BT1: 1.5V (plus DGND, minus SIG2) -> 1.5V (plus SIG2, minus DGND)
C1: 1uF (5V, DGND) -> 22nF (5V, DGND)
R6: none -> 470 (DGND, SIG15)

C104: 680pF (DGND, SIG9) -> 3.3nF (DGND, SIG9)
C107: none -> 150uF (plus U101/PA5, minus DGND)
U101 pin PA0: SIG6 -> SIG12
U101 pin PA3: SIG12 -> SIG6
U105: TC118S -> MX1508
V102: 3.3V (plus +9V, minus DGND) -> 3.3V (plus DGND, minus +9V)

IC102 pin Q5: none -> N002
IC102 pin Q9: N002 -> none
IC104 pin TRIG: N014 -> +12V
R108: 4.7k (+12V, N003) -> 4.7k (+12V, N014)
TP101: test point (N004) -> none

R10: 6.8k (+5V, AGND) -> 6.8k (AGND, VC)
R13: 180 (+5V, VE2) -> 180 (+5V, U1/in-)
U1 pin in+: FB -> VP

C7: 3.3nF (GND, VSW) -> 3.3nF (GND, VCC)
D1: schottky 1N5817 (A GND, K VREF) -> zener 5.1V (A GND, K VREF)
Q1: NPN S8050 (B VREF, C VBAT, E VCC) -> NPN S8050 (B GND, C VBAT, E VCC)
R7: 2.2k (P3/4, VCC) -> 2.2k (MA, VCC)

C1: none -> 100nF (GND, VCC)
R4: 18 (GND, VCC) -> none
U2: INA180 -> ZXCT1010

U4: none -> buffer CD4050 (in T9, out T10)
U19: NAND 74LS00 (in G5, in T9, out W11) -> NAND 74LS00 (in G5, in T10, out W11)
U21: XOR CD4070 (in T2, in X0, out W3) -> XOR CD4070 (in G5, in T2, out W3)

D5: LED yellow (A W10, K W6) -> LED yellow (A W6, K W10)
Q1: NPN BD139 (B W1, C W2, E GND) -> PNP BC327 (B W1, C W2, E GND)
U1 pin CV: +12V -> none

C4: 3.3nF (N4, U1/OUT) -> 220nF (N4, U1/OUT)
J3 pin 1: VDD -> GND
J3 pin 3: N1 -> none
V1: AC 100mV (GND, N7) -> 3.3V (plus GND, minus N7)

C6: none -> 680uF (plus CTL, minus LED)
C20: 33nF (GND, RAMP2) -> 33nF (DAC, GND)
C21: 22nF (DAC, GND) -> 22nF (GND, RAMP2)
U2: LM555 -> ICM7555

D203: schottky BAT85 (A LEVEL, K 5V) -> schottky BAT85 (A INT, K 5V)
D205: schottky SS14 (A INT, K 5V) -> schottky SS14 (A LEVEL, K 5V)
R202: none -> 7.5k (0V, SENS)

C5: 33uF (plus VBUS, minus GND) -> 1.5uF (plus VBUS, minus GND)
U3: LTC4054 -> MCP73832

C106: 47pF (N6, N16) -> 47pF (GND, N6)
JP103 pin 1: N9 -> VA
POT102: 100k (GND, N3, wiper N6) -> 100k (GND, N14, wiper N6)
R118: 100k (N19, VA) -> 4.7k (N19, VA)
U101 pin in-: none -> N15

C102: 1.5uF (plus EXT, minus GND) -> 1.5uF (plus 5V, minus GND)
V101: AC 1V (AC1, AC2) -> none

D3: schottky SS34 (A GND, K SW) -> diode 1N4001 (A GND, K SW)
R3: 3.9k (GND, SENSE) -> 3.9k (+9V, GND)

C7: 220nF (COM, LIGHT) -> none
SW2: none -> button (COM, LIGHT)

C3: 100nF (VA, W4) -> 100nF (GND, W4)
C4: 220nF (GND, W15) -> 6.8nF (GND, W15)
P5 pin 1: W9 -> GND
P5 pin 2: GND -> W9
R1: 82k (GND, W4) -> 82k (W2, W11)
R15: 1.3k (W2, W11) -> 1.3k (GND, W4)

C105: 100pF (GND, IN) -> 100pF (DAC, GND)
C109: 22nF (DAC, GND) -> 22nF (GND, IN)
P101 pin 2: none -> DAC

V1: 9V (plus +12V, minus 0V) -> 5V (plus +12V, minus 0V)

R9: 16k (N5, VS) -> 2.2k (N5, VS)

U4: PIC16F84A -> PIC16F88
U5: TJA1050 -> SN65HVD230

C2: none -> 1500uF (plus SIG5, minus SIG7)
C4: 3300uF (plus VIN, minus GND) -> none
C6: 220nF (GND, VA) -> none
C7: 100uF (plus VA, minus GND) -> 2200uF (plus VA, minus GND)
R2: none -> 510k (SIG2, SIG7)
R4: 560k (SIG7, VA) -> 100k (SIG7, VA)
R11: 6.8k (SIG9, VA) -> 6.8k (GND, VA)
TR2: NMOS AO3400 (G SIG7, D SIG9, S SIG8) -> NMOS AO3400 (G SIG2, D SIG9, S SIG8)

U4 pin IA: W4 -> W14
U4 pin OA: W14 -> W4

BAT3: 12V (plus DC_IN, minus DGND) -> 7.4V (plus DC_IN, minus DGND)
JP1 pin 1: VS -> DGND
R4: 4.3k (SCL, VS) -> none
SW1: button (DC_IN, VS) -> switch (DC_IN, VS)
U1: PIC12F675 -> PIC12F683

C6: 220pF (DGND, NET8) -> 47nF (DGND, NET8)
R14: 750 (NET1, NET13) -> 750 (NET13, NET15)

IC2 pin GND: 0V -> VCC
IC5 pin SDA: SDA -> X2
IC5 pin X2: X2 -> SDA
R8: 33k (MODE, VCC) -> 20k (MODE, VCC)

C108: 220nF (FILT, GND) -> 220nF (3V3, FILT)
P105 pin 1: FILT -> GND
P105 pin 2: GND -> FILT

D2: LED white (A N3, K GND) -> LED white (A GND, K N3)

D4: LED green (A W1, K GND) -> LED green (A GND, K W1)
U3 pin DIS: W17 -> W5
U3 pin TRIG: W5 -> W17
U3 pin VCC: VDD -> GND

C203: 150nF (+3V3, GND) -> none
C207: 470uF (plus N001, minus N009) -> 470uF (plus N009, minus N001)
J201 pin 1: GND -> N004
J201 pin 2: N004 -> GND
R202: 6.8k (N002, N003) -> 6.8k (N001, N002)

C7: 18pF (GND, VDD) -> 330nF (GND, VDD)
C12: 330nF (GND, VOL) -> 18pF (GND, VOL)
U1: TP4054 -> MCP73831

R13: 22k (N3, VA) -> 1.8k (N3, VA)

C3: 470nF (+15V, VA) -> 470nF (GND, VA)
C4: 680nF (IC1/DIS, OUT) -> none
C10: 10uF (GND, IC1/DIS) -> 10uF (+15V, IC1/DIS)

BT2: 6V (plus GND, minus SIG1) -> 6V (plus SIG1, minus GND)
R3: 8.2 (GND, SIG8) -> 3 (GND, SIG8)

____________________

- Exercise details
Go through the material and copy every line in which the word "LIGHT" occurs.

- Final answer
C7: 220nF (COM, LIGHT) -> none
SW2: none -> button (COM, LIGHT)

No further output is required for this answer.